Work required: Beginning with the line containing "(608, 190) = (650, 185): red" and ending with the line containing "(327, 309) = (355, 280): red", write out each line of the records below exactly; pictures and lines outside that range are left out.
..............................
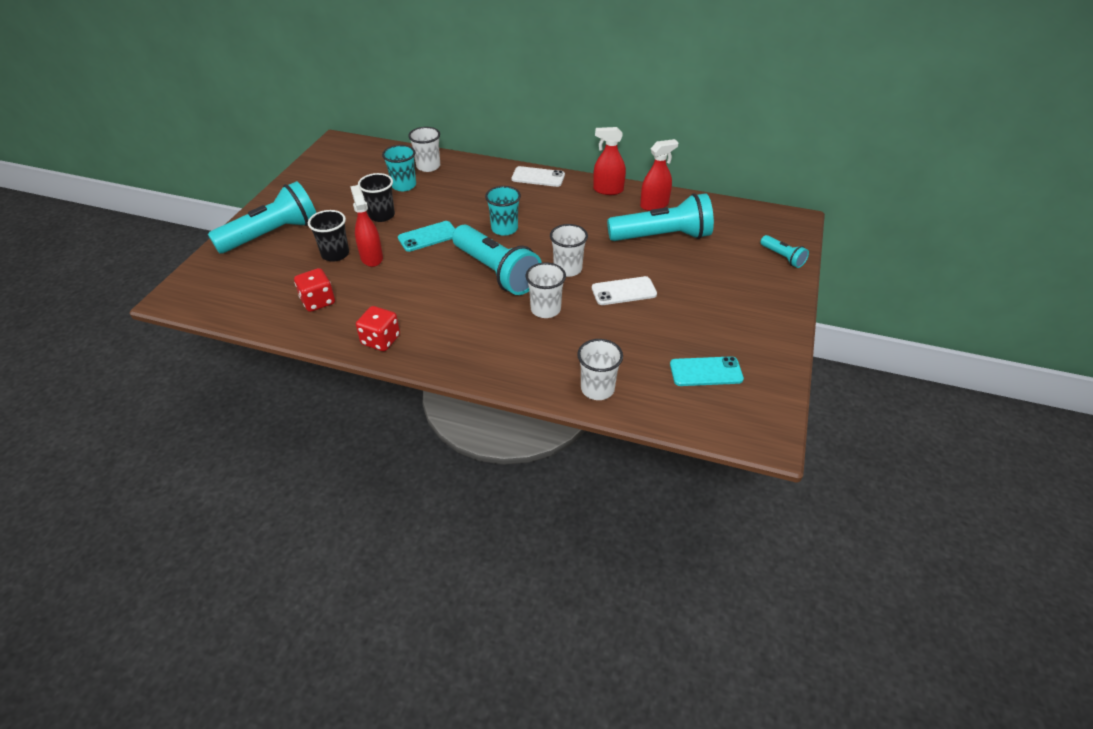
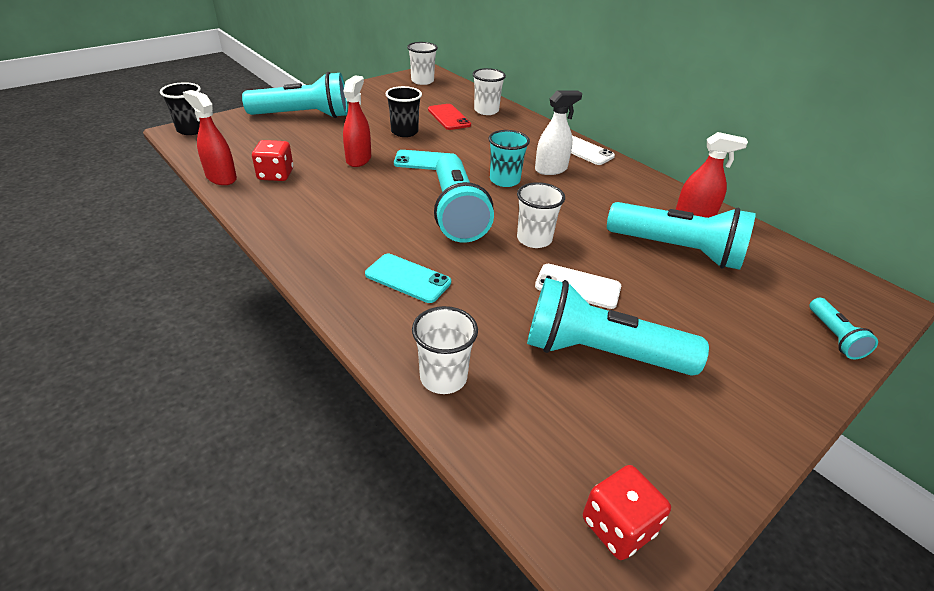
camera: 30 degrees right, 5 degrees down
(335, 254) = (333, 146): black cup -> black cup (192, 130)
(381, 340) = (286, 226): red dice -> red dice (618, 526)
(404, 185) = (449, 117): turquoise cup -> red phone
(529, 204) = (551, 169): none -> white spray bottle
(545, 309) = (471, 267): white cup -> white cup (422, 81)
(608, 190) = (650, 185): red spray bottle -> red spray bottle (221, 178)
(671, 329) = (600, 353): none -> turquoise flashlight
(706, 372) = (603, 428): turquoise phone -> turquoise phone (408, 278)

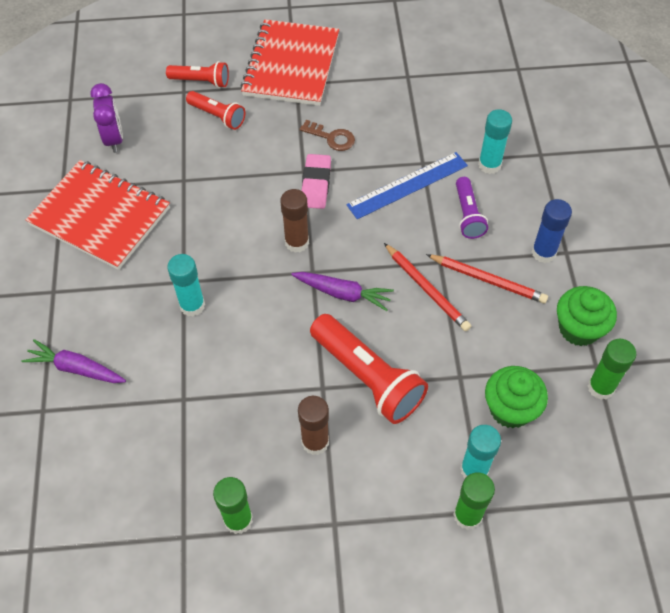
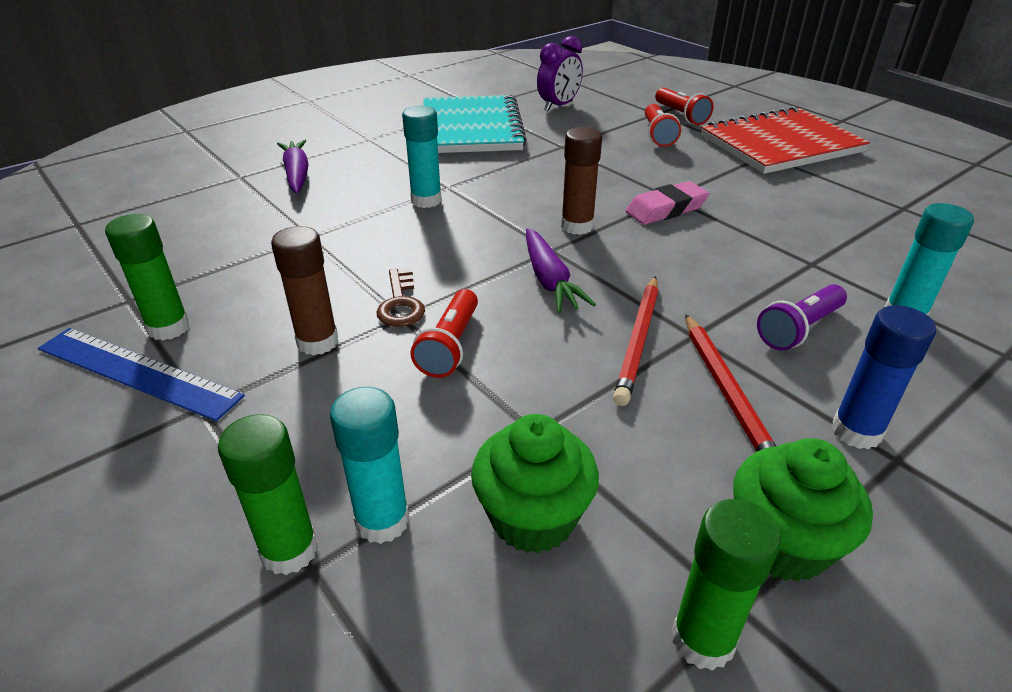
camera: 55 degrees right, 20 degrees down
(100, 216) = (471, 128): red notebook -> turquoise notebook
(331, 138) = (738, 196): brown key -> brown key (400, 304)
(368, 377) = (450, 346): red flashlight -> red flashlight, size x0.57
(407, 185) = (763, 265): blue ruler -> blue ruler (137, 372)

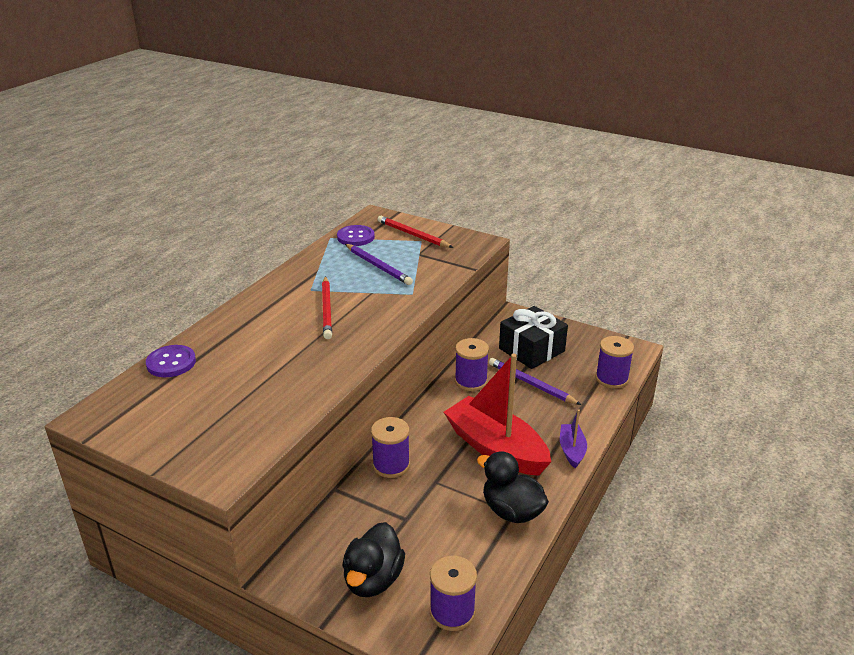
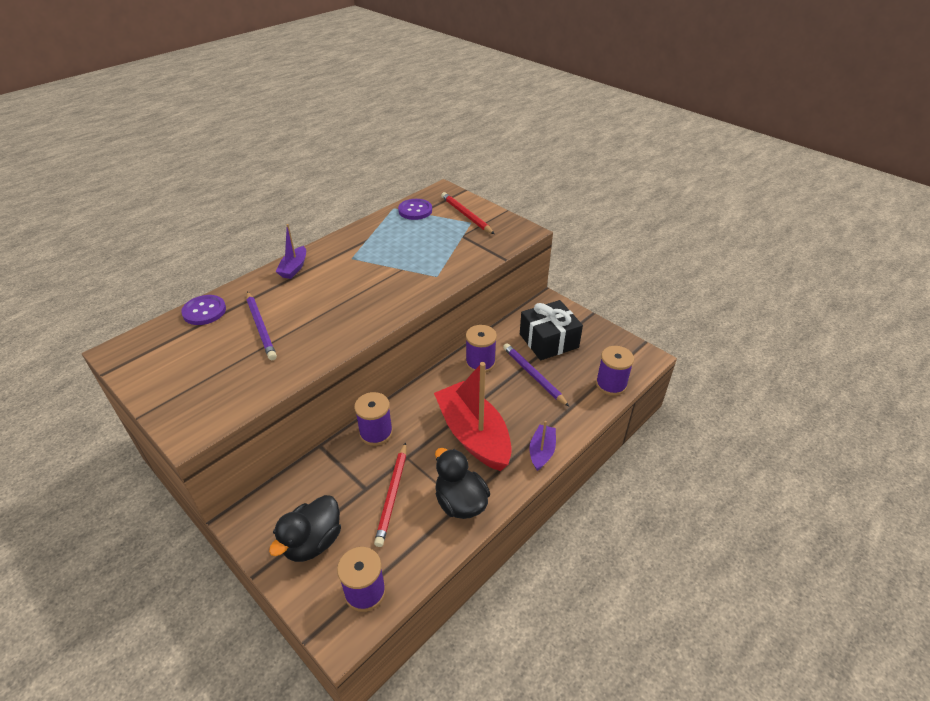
camera: 15 degrees right, 10 degrees up
(251, 308) = (294, 268): none -> purple boat
(327, 309) = (355, 280): red pencil -> red pencil (392, 495)
(378, 266) = (420, 243): purple pencil -> purple pencil (261, 327)

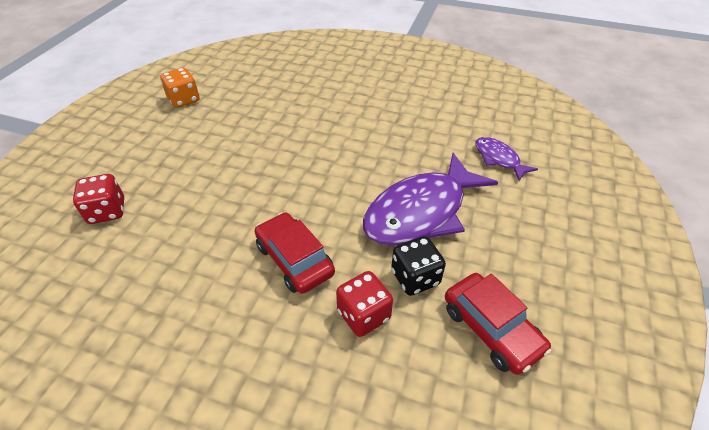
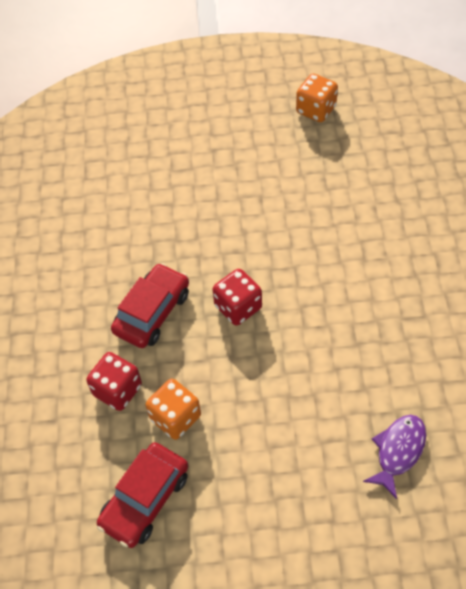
camera: 70 degrees right, 10 degrees up
(107, 211) = (140, 151): red dice -> red dice (238, 307)
(415, 277) = (175, 417): black dice -> orange dice
(421, 212) = (264, 395): purple fish -> none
..............................
Result below:
(608, 190) = (650, 185): red spray bottle -> red spray bottle (221, 178)
(671, 329) = (600, 353): none -> turquoise flashlight
(706, 372) = (603, 428): turquoise phone -> turquoise phone (408, 278)

camera: 55 degrees right, 20 degrees down
(100, 216) = (471, 128): red notebook -> turquoise notebook
(331, 138) = (738, 196): brown key -> brown key (400, 304)
(368, 377) = (450, 346): red flashlight -> red flashlight, size x0.57
(407, 185) = (763, 265): blue ruler -> blue ruler (137, 372)

camera: 15 degrees right, 10 degrees up
(251, 308) = (294, 268): none -> purple boat
(327, 309) = (355, 280): red pencil -> red pencil (392, 495)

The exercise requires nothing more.